■ **EXERCISE INSTRUCTIONS**
Your answer should be the lines of the data below that contain "jaune".

─── RECORDS FOR PROCESSING

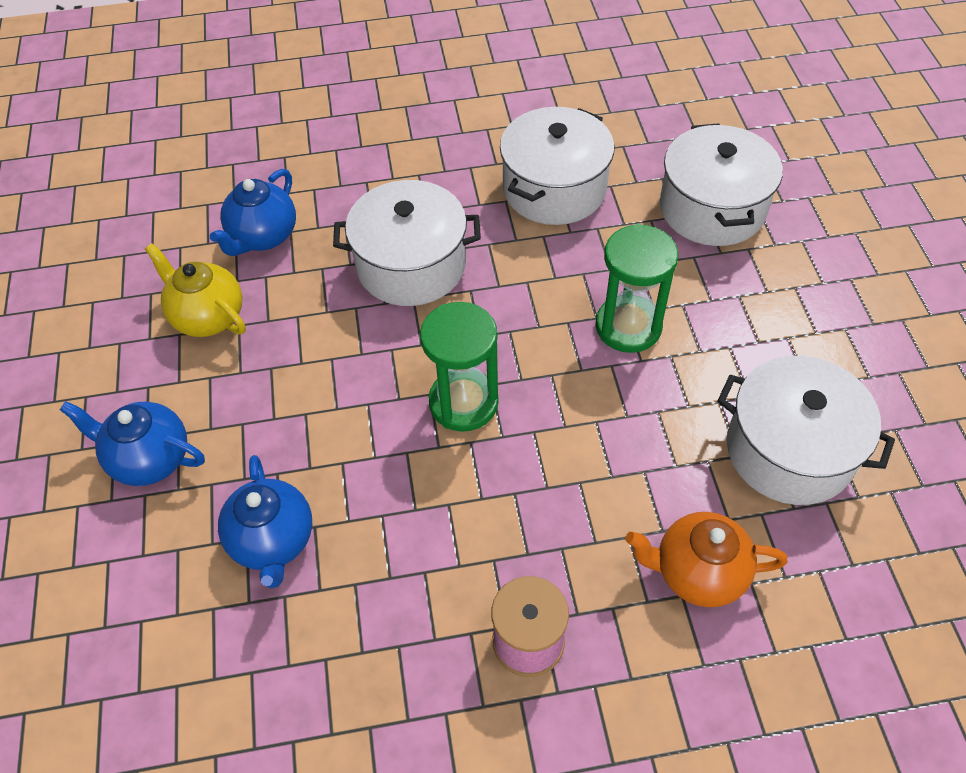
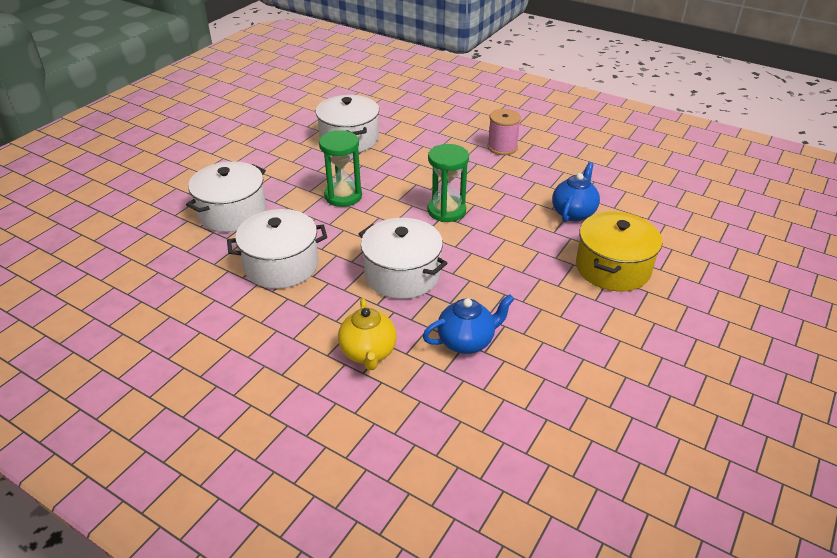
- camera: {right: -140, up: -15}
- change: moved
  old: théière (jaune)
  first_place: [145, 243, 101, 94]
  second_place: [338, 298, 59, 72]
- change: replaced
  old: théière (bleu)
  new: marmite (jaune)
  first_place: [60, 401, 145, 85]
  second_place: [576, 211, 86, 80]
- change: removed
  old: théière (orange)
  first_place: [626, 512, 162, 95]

──────

■ **EXERCISE SOLUTION**
  old: théière (jaune)
  new: marmite (jaune)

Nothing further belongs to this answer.